- _Action item_
With both ends included, repeat exactly the lines of the entries below from the one containing "D9: LED yellow" down to the one containing "R3: 8.2k (N7, N36) -> 1k (N7, N36)", and no others.
[[ Provided material, beginning ]]
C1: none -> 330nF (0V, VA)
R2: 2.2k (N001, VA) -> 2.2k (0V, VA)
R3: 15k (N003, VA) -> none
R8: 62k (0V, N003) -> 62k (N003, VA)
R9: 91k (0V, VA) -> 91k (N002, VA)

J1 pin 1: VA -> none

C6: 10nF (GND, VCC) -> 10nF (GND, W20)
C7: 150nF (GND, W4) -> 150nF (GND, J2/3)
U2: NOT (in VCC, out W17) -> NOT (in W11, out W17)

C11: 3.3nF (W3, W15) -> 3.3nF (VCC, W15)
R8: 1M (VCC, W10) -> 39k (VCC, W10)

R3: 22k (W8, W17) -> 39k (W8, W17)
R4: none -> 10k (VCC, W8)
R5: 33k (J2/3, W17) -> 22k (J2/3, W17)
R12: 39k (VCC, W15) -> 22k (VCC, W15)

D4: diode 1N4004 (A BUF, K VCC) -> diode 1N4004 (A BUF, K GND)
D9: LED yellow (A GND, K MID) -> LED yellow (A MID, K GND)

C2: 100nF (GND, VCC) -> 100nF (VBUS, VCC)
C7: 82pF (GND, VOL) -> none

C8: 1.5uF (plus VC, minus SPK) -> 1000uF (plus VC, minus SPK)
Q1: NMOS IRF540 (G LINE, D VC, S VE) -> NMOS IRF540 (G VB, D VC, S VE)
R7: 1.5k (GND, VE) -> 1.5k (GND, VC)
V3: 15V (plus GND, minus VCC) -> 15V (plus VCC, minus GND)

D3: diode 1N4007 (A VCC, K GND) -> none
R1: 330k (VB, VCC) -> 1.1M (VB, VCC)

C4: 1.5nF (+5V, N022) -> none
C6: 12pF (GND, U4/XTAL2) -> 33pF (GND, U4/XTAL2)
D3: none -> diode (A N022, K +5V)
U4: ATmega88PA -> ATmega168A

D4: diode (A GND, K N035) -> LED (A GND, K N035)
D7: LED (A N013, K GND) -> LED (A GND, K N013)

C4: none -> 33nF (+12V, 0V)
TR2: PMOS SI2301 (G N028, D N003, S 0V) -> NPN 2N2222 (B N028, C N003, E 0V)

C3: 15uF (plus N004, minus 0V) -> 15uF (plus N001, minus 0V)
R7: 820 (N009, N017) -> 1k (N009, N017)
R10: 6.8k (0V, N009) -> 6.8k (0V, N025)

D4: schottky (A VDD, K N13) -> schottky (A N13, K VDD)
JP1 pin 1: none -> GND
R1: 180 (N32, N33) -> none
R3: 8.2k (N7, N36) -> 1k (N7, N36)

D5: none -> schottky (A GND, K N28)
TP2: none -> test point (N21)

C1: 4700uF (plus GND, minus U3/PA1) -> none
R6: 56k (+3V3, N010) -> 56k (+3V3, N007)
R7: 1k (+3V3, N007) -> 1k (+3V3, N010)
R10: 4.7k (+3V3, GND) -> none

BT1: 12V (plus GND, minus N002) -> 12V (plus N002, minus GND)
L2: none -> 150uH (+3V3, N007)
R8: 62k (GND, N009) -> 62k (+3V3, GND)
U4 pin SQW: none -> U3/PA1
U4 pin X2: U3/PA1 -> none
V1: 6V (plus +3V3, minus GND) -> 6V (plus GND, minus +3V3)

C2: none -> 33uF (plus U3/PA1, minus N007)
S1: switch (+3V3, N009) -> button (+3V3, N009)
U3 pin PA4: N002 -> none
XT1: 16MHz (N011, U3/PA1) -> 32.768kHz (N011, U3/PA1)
[[ Provided material, end ]]
- _Response_
D9: LED yellow (A GND, K MID) -> LED yellow (A MID, K GND)

C2: 100nF (GND, VCC) -> 100nF (VBUS, VCC)
C7: 82pF (GND, VOL) -> none

C8: 1.5uF (plus VC, minus SPK) -> 1000uF (plus VC, minus SPK)
Q1: NMOS IRF540 (G LINE, D VC, S VE) -> NMOS IRF540 (G VB, D VC, S VE)
R7: 1.5k (GND, VE) -> 1.5k (GND, VC)
V3: 15V (plus GND, minus VCC) -> 15V (plus VCC, minus GND)

D3: diode 1N4007 (A VCC, K GND) -> none
R1: 330k (VB, VCC) -> 1.1M (VB, VCC)

C4: 1.5nF (+5V, N022) -> none
C6: 12pF (GND, U4/XTAL2) -> 33pF (GND, U4/XTAL2)
D3: none -> diode (A N022, K +5V)
U4: ATmega88PA -> ATmega168A

D4: diode (A GND, K N035) -> LED (A GND, K N035)
D7: LED (A N013, K GND) -> LED (A GND, K N013)

C4: none -> 33nF (+12V, 0V)
TR2: PMOS SI2301 (G N028, D N003, S 0V) -> NPN 2N2222 (B N028, C N003, E 0V)

C3: 15uF (plus N004, minus 0V) -> 15uF (plus N001, minus 0V)
R7: 820 (N009, N017) -> 1k (N009, N017)
R10: 6.8k (0V, N009) -> 6.8k (0V, N025)

D4: schottky (A VDD, K N13) -> schottky (A N13, K VDD)
JP1 pin 1: none -> GND
R1: 180 (N32, N33) -> none
R3: 8.2k (N7, N36) -> 1k (N7, N36)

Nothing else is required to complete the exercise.